** What to produce **
Restate word for word the lines in the listing below, starting at the line containing "CN1 pin 2: COM -> +5V" and ending at the line containing "U5 pin CS: CS -> CH", both included; leave out the rest.

** Material provided **
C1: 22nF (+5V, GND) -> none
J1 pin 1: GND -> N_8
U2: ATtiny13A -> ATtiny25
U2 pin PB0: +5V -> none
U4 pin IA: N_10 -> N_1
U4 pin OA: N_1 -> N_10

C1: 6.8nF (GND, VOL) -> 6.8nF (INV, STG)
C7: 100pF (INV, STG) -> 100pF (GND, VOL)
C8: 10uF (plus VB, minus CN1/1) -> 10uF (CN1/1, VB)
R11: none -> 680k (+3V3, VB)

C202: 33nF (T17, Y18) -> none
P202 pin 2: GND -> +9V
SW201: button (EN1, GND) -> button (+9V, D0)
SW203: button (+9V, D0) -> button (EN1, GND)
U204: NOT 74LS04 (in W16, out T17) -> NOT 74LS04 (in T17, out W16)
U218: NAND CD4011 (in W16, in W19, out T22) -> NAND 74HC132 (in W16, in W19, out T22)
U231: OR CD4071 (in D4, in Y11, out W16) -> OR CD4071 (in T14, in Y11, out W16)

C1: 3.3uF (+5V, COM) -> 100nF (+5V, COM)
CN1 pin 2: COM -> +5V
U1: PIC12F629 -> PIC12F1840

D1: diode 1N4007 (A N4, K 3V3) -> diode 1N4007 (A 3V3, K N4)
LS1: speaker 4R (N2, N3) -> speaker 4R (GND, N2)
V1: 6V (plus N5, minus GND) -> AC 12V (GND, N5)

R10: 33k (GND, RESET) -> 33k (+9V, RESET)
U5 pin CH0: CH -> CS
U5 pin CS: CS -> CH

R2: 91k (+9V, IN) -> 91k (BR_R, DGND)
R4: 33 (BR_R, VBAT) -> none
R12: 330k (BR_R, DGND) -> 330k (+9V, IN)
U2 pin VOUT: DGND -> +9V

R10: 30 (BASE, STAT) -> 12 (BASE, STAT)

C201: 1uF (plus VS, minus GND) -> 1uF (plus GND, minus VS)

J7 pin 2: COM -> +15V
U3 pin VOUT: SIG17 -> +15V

** Response for this exercise **
CN1 pin 2: COM -> +5V
U1: PIC12F629 -> PIC12F1840

D1: diode 1N4007 (A N4, K 3V3) -> diode 1N4007 (A 3V3, K N4)
LS1: speaker 4R (N2, N3) -> speaker 4R (GND, N2)
V1: 6V (plus N5, minus GND) -> AC 12V (GND, N5)

R10: 33k (GND, RESET) -> 33k (+9V, RESET)
U5 pin CH0: CH -> CS
U5 pin CS: CS -> CH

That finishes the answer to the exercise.